» **TASK TO COMPLETE**: A line below contains "pink boat [118,180,168,226]", and a later one contains "none -> purple cube [366,351,404,395]". Repeat both, with every line between them, exactly.

» **RECORDS TO USE**:

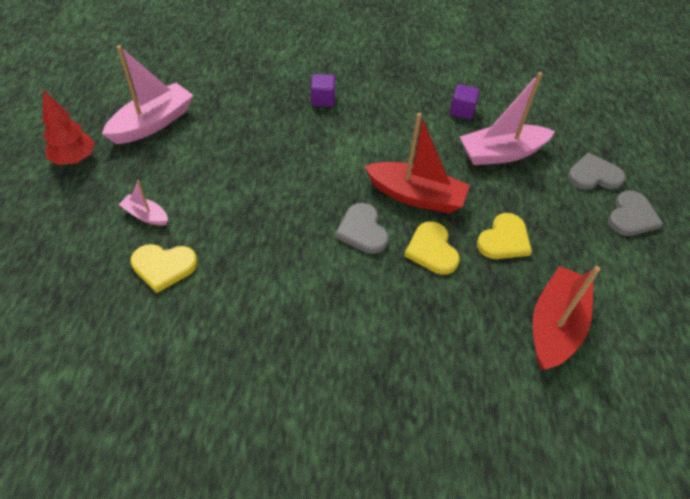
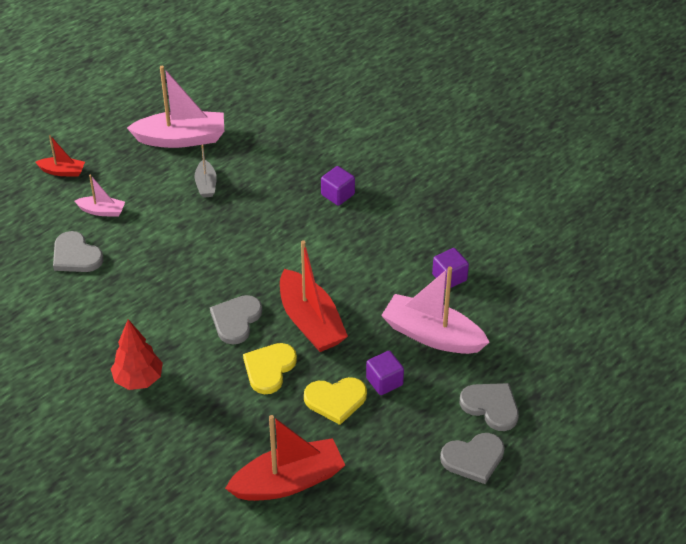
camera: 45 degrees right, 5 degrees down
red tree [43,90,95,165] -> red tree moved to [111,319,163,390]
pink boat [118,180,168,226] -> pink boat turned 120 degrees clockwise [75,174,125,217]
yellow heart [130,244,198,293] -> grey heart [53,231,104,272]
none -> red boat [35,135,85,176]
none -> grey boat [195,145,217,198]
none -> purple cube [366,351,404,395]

--

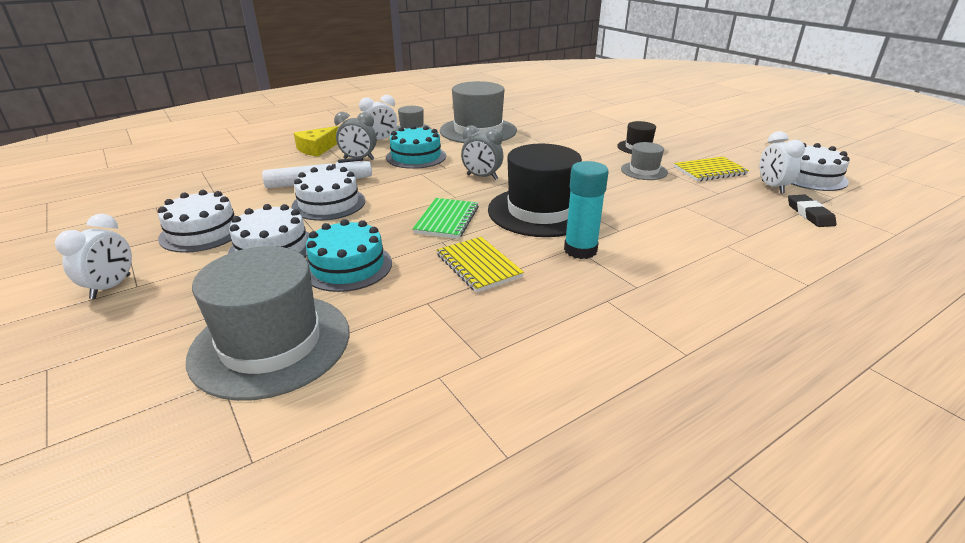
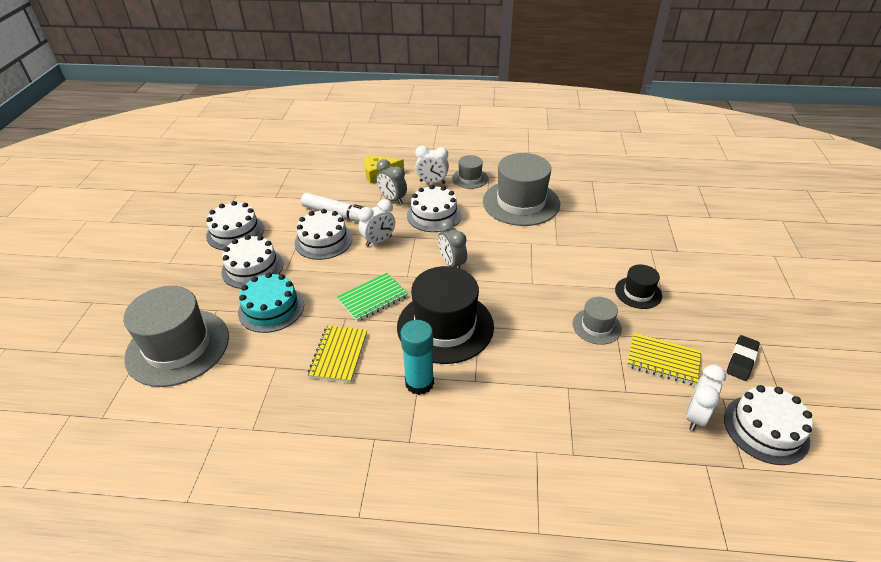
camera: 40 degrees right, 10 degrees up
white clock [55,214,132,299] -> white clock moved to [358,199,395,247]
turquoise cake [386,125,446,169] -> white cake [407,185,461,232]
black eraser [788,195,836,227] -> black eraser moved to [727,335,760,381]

* * *

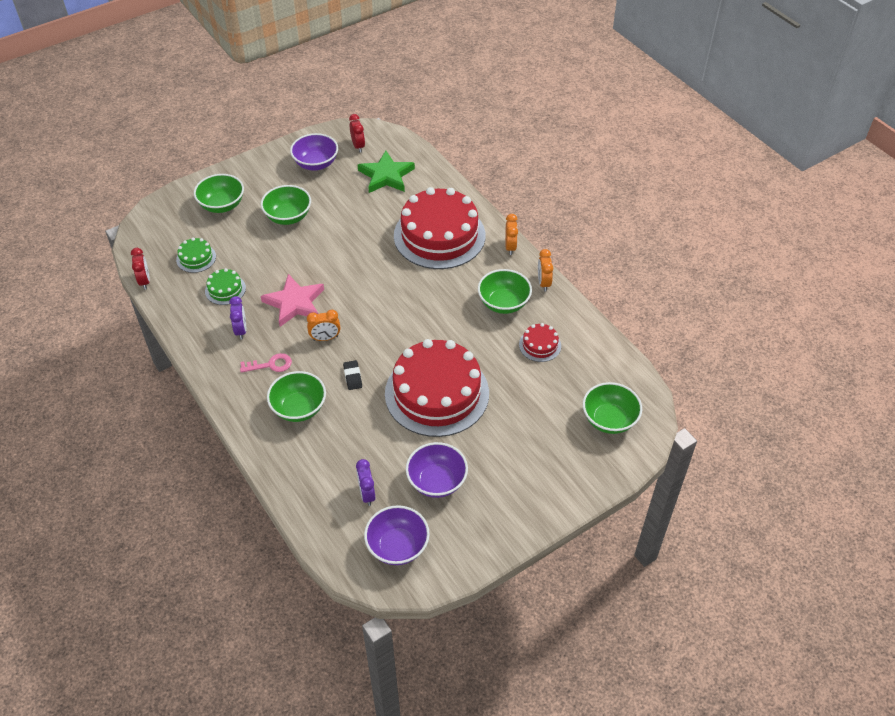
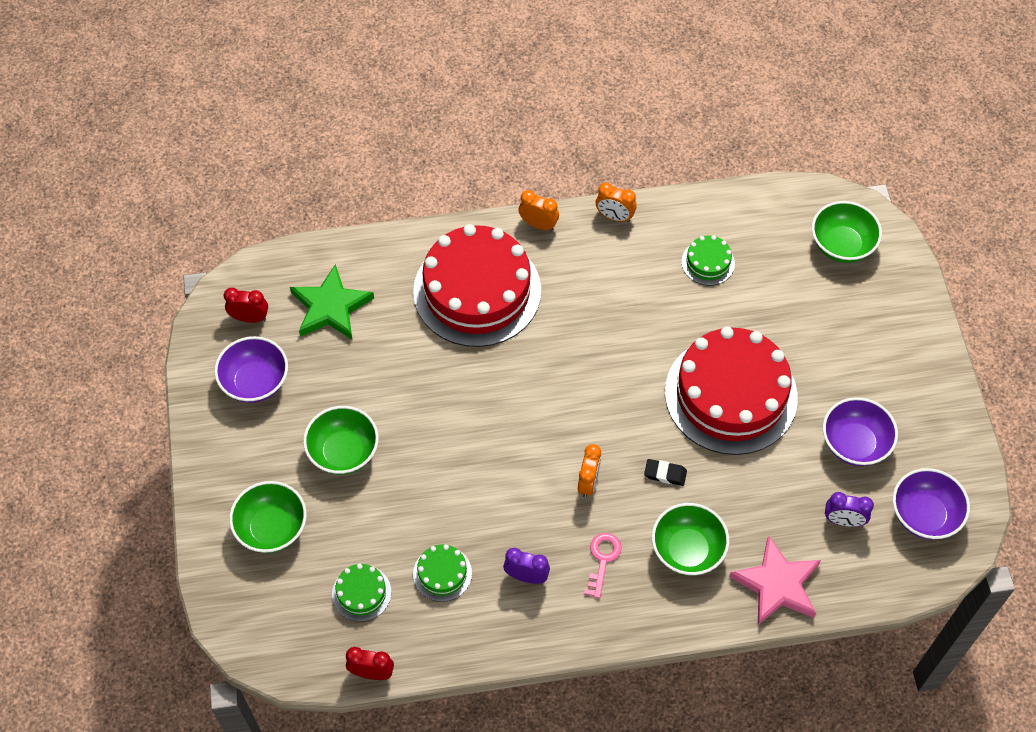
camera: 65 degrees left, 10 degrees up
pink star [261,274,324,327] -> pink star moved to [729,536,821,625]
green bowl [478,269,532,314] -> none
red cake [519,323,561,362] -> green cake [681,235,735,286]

» **TASK RESULT**:
pink boat [118,180,168,226] -> pink boat turned 120 degrees clockwise [75,174,125,217]
yellow heart [130,244,198,293] -> grey heart [53,231,104,272]
none -> red boat [35,135,85,176]
none -> grey boat [195,145,217,198]
none -> purple cube [366,351,404,395]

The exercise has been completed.